● Task requirements: Your task is to retype, word for word, the lines from the start of the data through the line holding "pink square: (90, 87)". Do not include the pictures.
*** Opening Input data ***
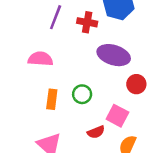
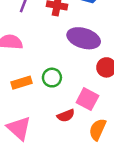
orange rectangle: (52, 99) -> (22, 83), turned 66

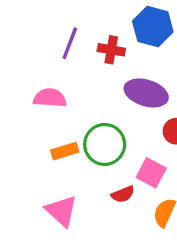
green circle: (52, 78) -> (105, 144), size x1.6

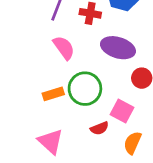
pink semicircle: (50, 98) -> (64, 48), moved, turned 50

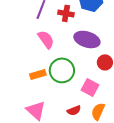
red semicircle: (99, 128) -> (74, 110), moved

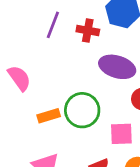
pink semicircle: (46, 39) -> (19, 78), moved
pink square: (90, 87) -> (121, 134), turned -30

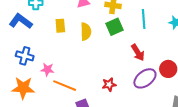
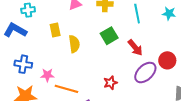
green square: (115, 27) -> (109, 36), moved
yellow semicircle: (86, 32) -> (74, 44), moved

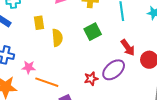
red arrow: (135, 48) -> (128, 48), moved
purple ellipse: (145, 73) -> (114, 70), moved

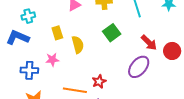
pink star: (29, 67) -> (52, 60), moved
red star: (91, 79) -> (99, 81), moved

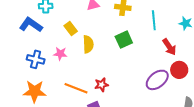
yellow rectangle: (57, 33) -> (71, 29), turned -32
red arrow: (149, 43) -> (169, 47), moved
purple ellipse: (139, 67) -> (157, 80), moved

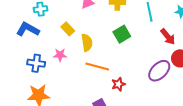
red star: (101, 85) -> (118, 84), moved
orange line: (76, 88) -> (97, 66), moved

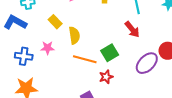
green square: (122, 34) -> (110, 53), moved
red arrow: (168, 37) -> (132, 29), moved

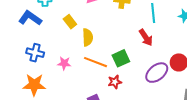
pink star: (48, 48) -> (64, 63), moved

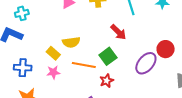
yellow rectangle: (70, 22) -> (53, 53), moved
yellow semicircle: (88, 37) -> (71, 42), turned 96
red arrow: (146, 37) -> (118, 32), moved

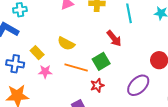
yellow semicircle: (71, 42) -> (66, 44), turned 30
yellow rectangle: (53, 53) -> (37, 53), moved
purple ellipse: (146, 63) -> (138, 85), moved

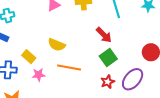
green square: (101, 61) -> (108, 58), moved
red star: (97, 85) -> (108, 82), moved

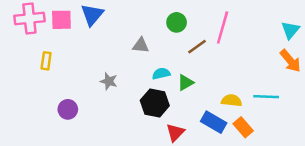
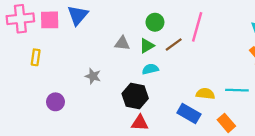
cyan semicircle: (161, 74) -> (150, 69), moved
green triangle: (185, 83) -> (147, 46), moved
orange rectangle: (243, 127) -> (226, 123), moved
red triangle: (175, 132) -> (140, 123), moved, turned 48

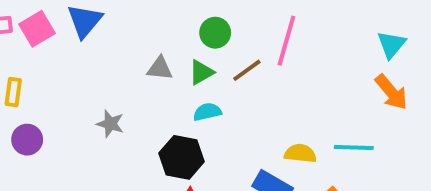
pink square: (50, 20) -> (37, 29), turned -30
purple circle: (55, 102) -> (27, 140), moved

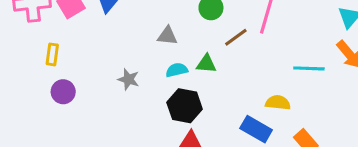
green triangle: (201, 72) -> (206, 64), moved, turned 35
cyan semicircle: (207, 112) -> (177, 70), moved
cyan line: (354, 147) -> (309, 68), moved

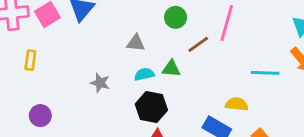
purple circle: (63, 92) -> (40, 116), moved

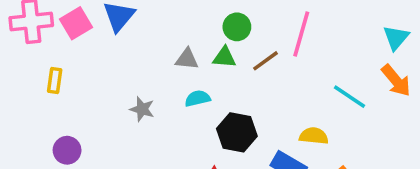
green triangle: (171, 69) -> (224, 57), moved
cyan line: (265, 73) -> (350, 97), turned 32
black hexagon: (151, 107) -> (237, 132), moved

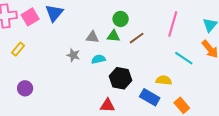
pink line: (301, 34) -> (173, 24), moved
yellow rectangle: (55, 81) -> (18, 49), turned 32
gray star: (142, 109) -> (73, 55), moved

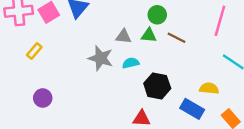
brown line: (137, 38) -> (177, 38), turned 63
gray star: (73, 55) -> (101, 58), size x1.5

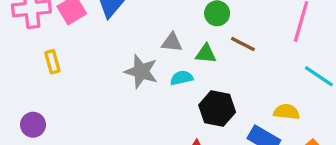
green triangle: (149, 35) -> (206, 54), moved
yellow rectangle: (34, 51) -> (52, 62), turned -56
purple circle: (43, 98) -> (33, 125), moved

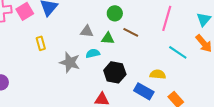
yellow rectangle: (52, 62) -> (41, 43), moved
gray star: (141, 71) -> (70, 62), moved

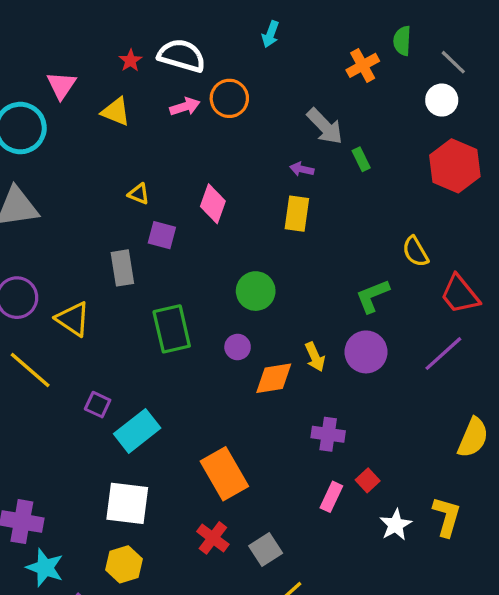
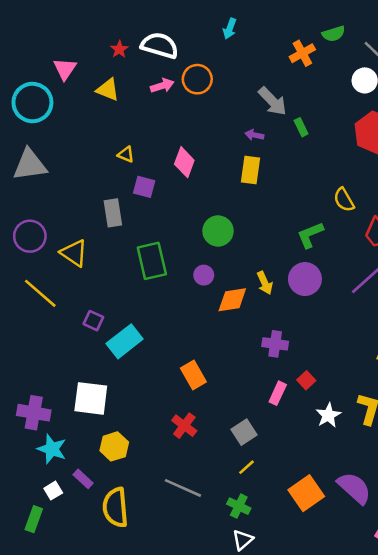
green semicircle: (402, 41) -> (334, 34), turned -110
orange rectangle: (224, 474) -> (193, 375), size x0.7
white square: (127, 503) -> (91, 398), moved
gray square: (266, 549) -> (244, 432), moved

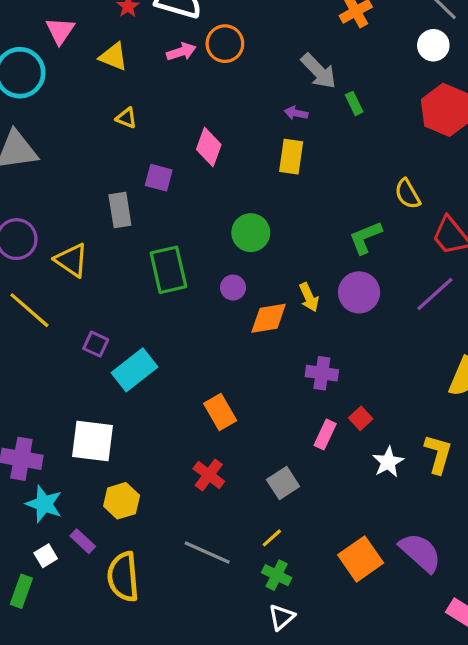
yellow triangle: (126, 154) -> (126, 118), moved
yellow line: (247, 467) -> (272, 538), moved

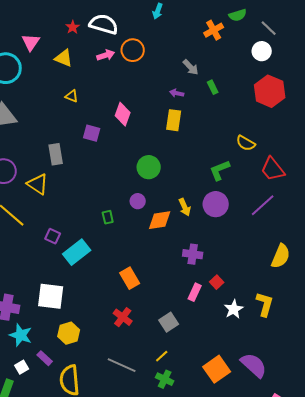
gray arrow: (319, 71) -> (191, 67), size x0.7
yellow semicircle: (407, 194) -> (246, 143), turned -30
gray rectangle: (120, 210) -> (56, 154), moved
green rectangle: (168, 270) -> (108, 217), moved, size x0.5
*** Closing Input data ***
● Finished exercise:
orange rectangle: (52, 99) -> (22, 83), turned 66

green circle: (52, 78) -> (105, 144), size x1.6

pink semicircle: (50, 98) -> (64, 48), moved, turned 50

red semicircle: (99, 128) -> (74, 110), moved

pink semicircle: (46, 39) -> (19, 78), moved
pink square: (90, 87) -> (121, 134), turned -30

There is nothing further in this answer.